Required action:
Please reproduce exactly, and only, the line containing "tan brick F10 level 2 -> tan brick H9 level 2" and every line after it to the end of the records below, leaving out all pictures.

[Opening Exercise data section]

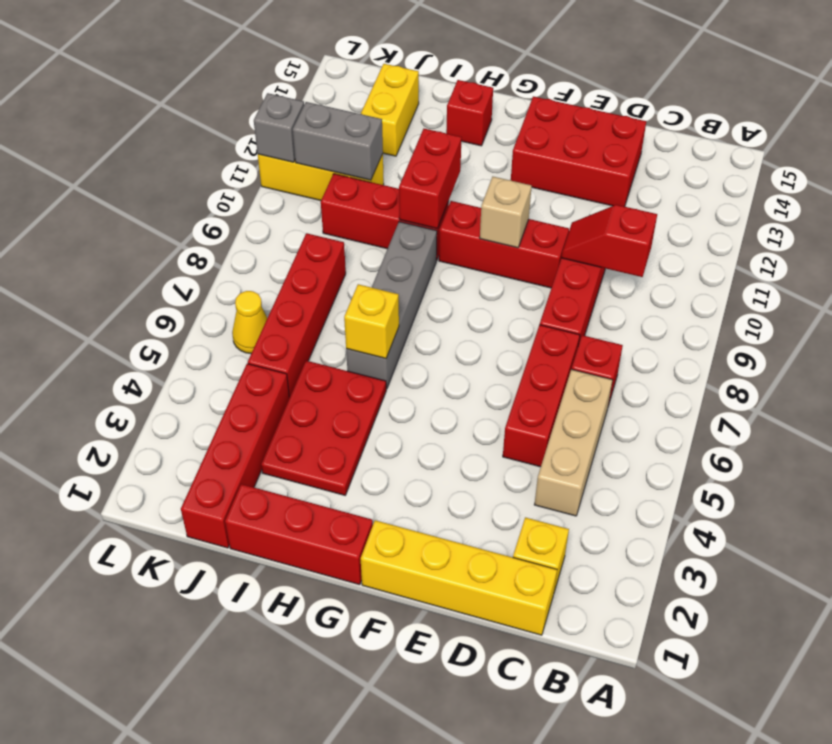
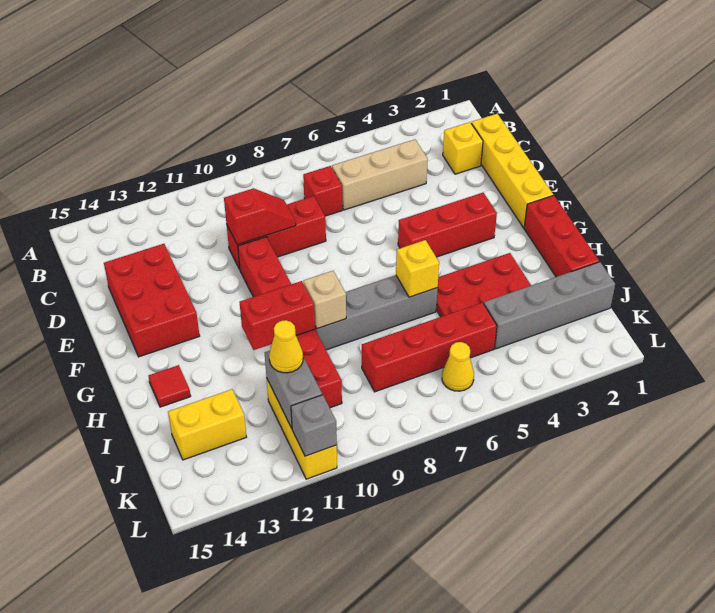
red slope C10:D10 level 2 top C -> red slope D9:D10 level 2 top 10
red brick D5:D7 level 1 -> red brick F3:F5 level 1
tan brick F10 level 2 -> tan brick H9 level 2
red brick H14 level 1 -> red tile H14 level 1
red brick J1:J4 level 1 -> grey brick J1:J4 level 1
none -> yellow cone J11 level 3

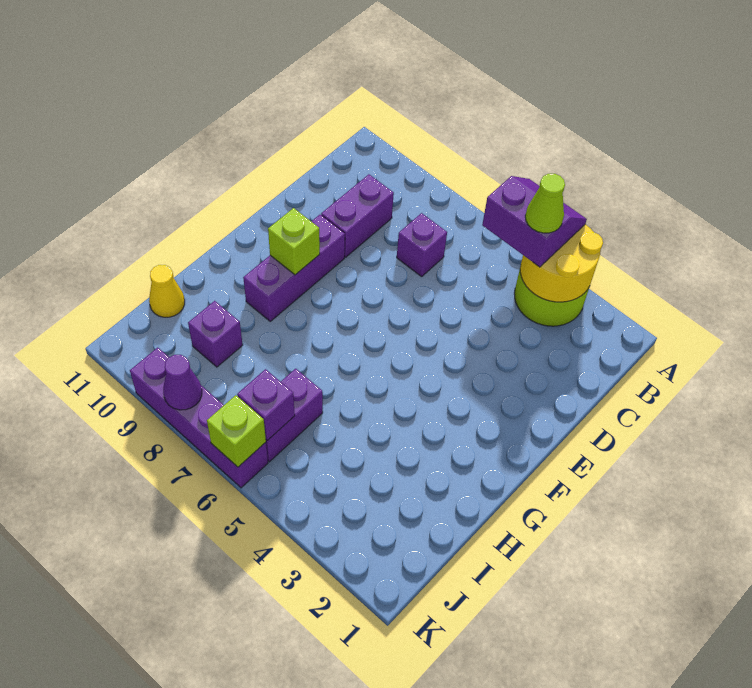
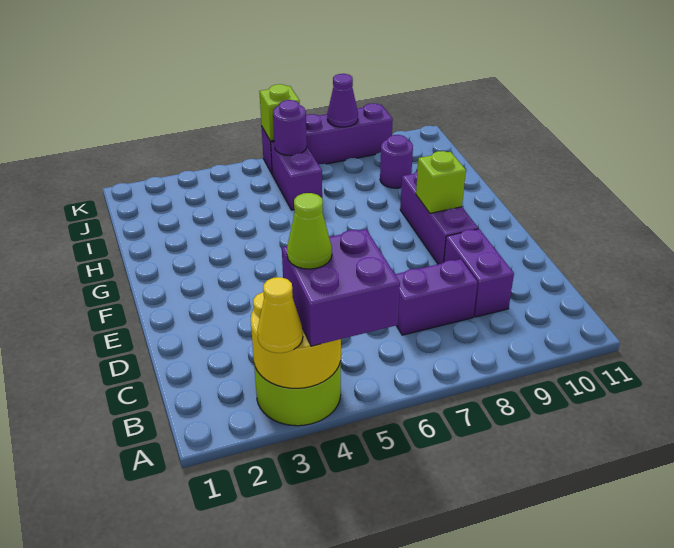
purple slope A4:B5 level 3 top B -> purple brick A4:B5 level 3
purple brick C7 level 1 -> purple brick C7:C8 level 1
purple brick I9 level 1 -> purple round brick I9 level 1
yellow cone I11 level 1 -> yellow cone A3 level 3
purple brick J6 level 2 -> purple round brick J6 level 2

[Closing Exercise data section]

Result of the task:
tan brick F10 level 2 -> tan brick H9 level 2
red brick H14 level 1 -> red tile H14 level 1
red brick J1:J4 level 1 -> grey brick J1:J4 level 1
none -> yellow cone J11 level 3

purple slope A4:B5 level 3 top B -> purple brick A4:B5 level 3
purple brick C7 level 1 -> purple brick C7:C8 level 1
purple brick I9 level 1 -> purple round brick I9 level 1
yellow cone I11 level 1 -> yellow cone A3 level 3
purple brick J6 level 2 -> purple round brick J6 level 2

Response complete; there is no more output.